* **Entries provided**:

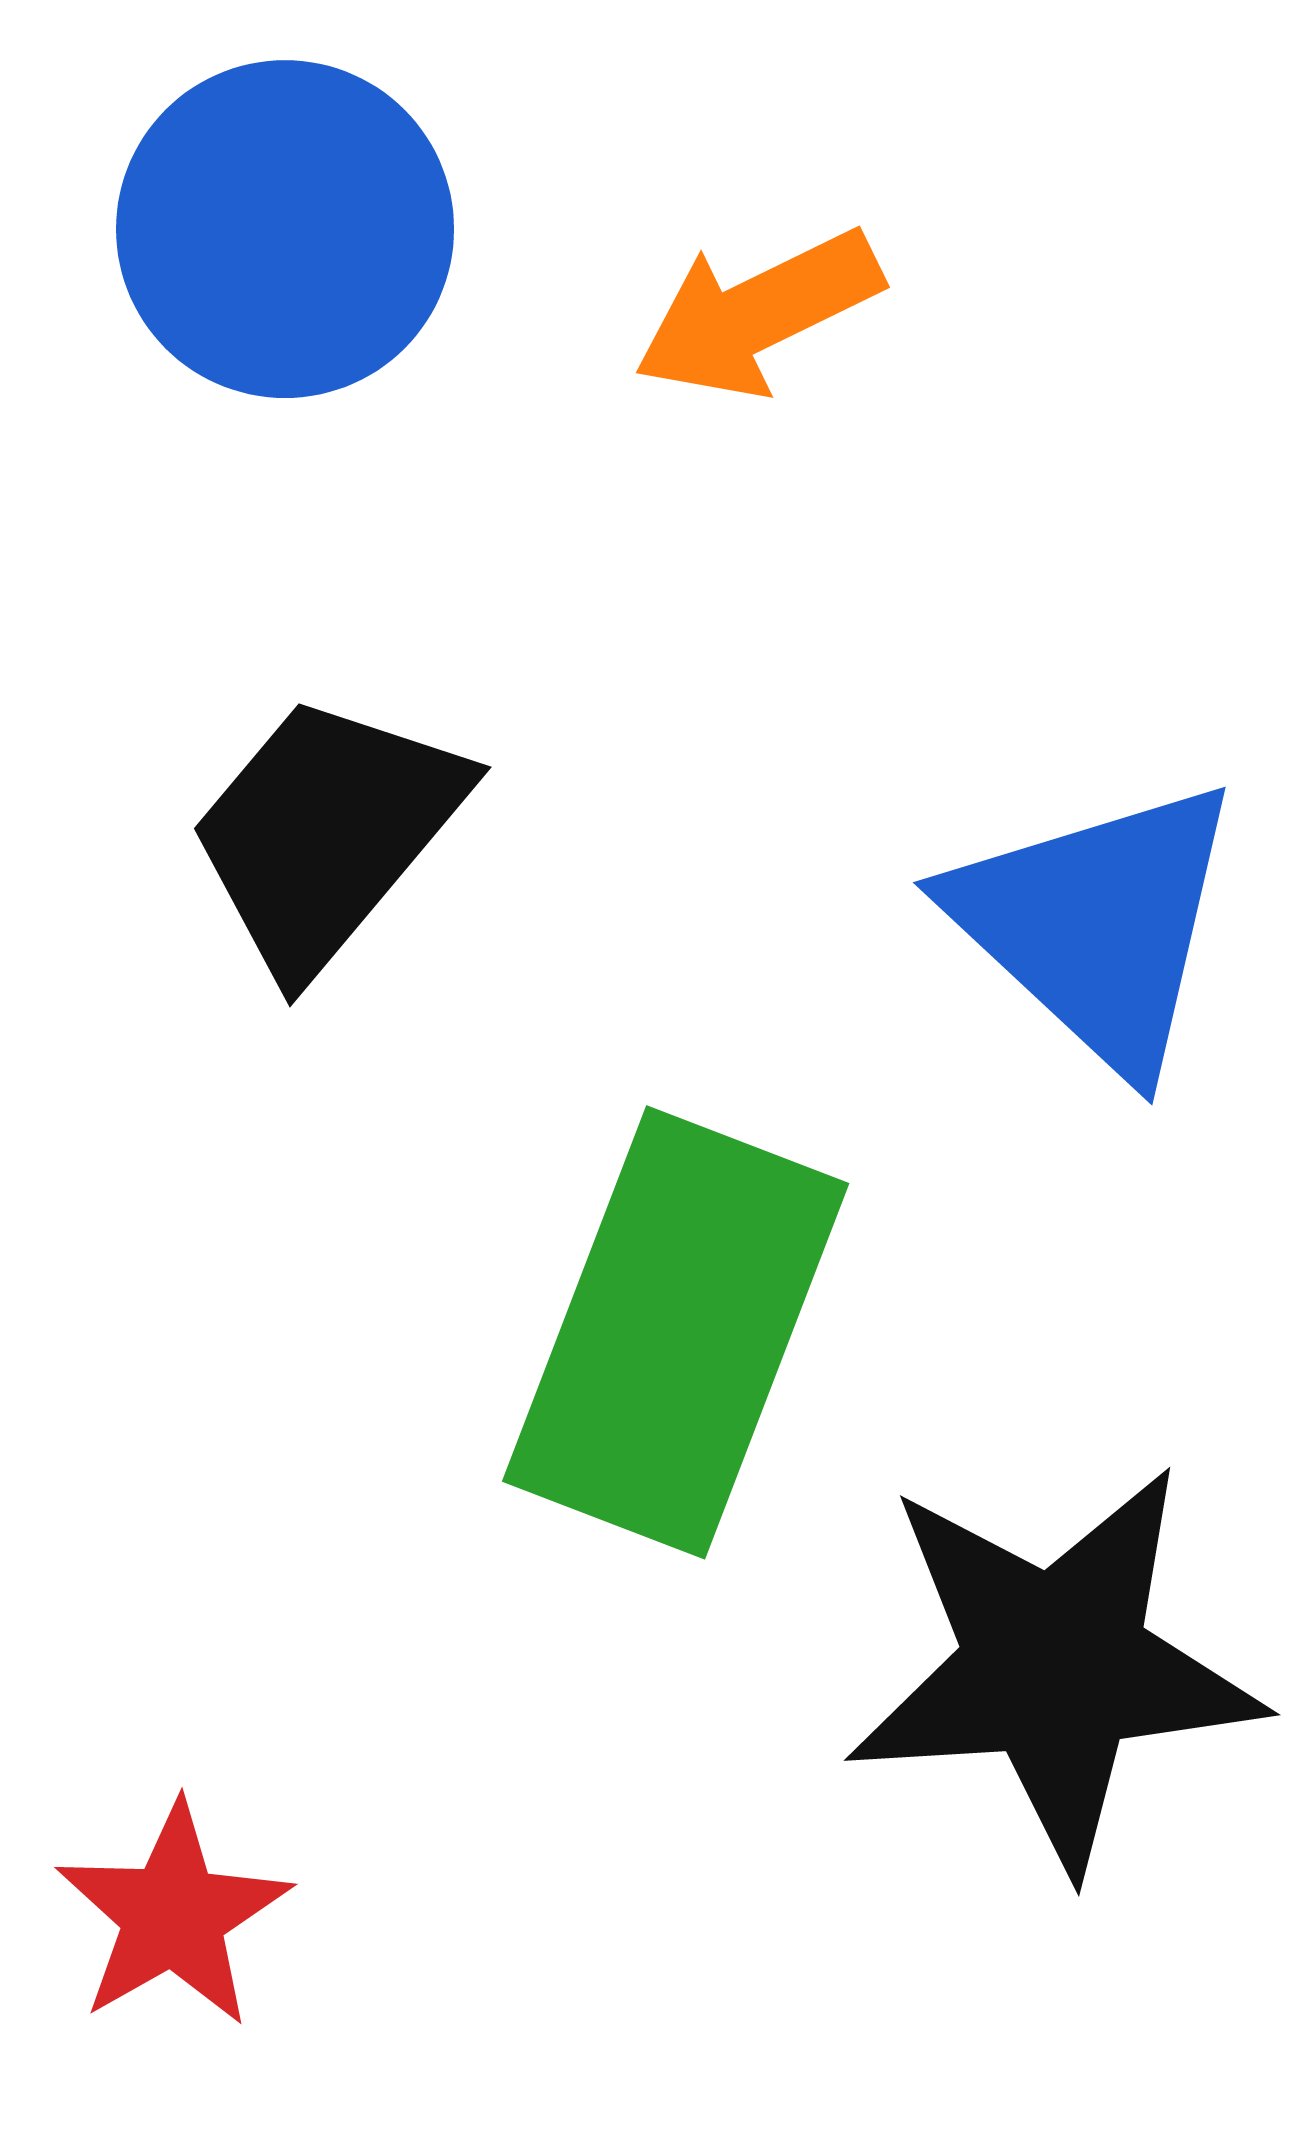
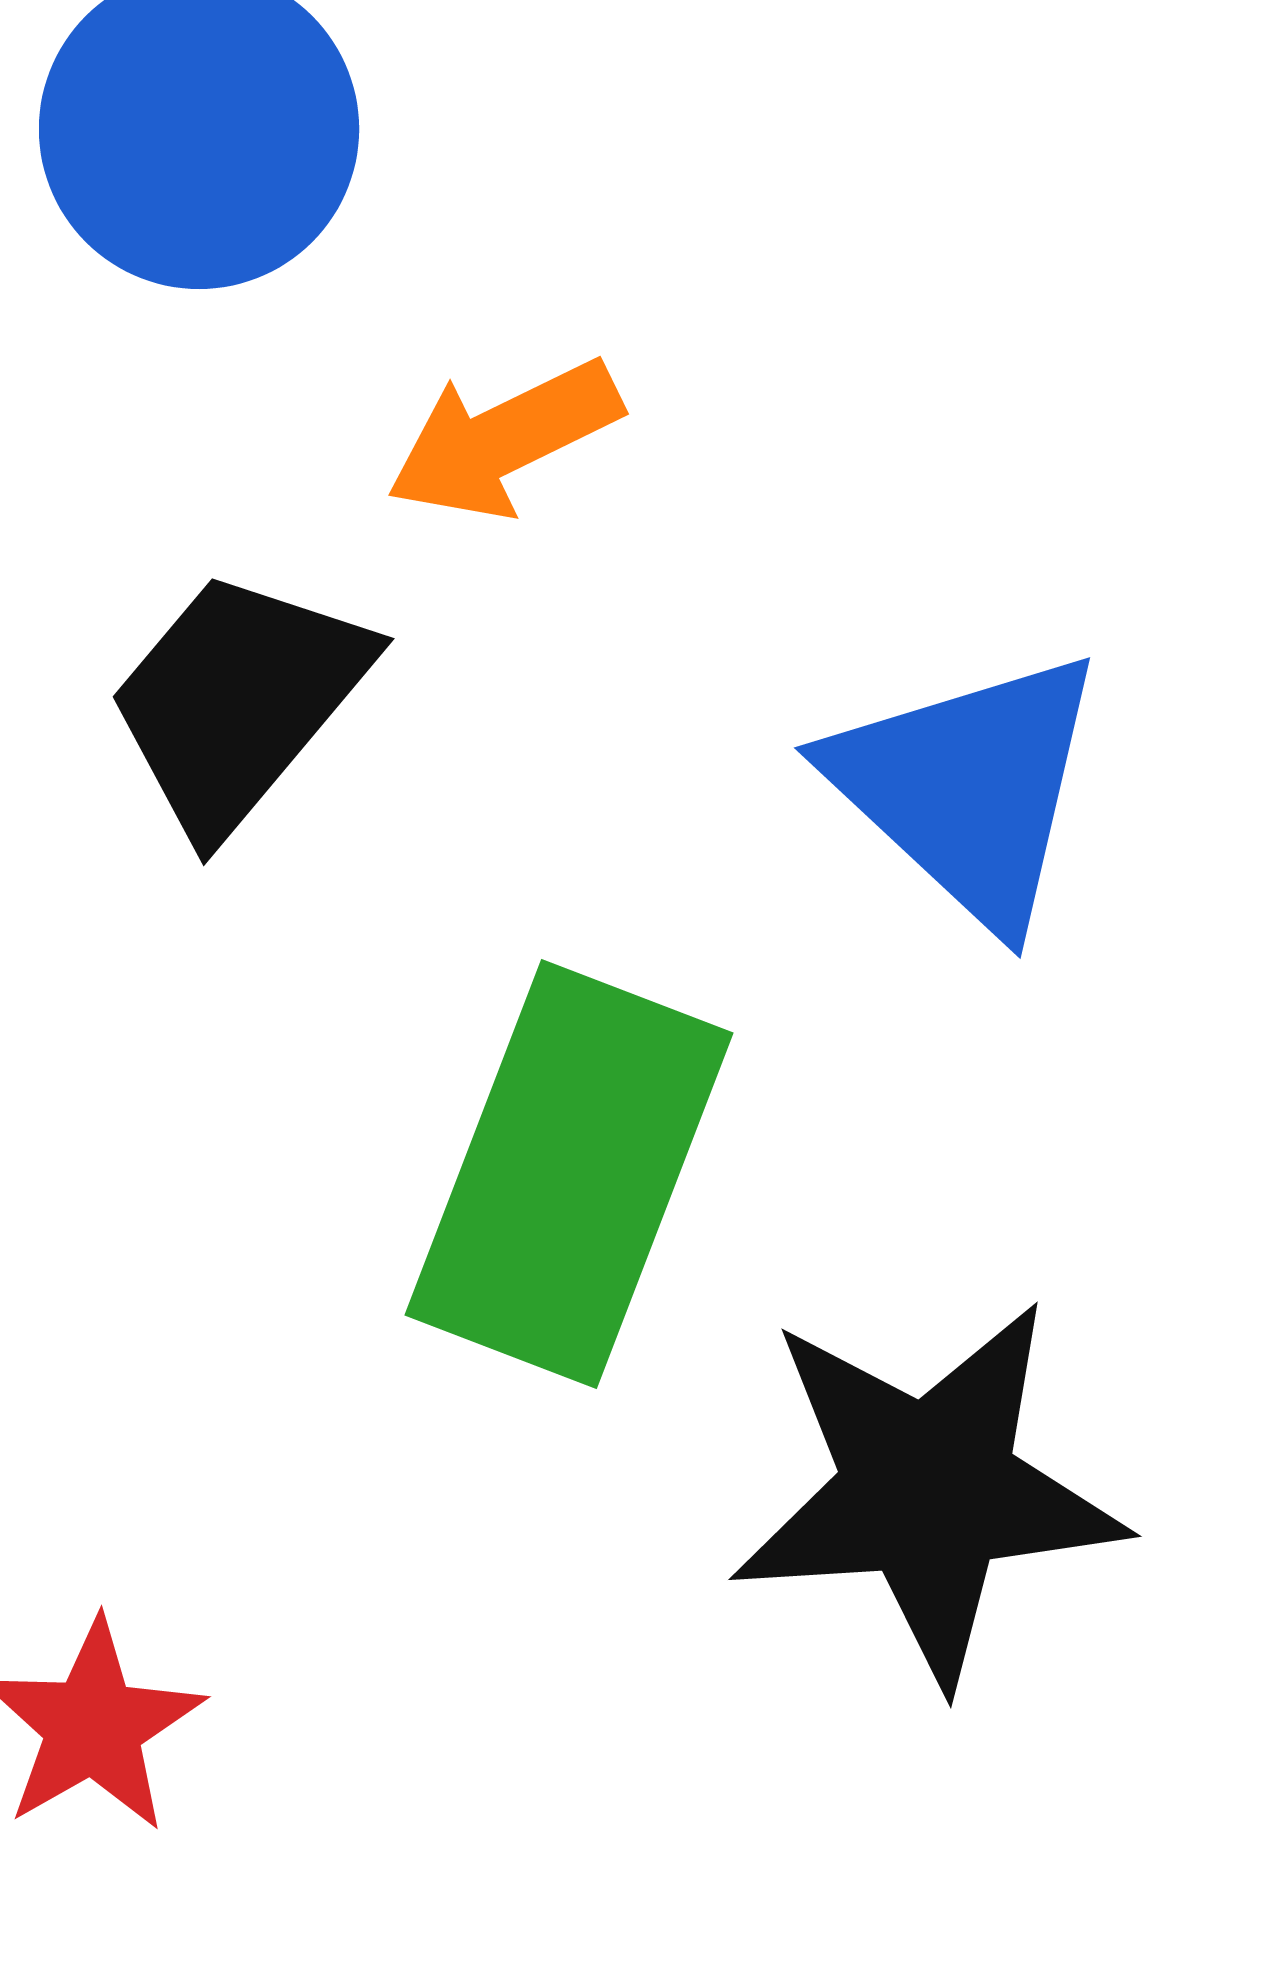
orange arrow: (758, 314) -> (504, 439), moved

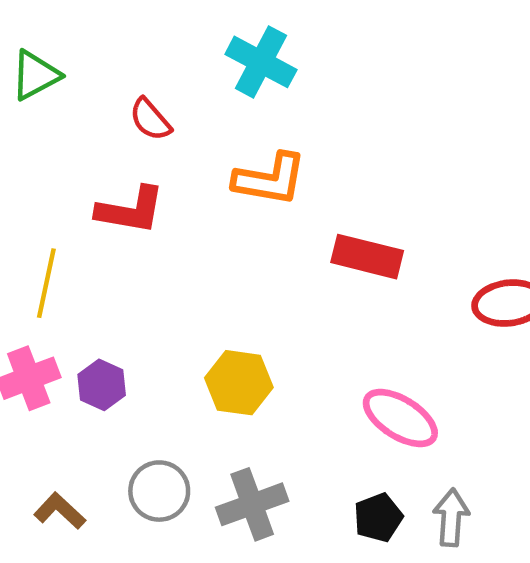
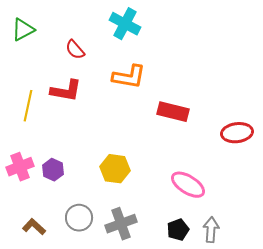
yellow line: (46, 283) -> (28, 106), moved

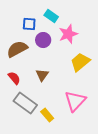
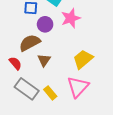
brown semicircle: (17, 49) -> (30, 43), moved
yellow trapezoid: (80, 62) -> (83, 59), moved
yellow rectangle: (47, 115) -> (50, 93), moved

* **Exercise prompt**: Give a verbatim transcription of the entries, leaving out the pictures.

* **Solution to the problem**:
orange arrow: (758, 314) -> (504, 439), moved

yellow line: (46, 283) -> (28, 106), moved

brown semicircle: (17, 49) -> (30, 43), moved
yellow trapezoid: (80, 62) -> (83, 59), moved
yellow rectangle: (47, 115) -> (50, 93), moved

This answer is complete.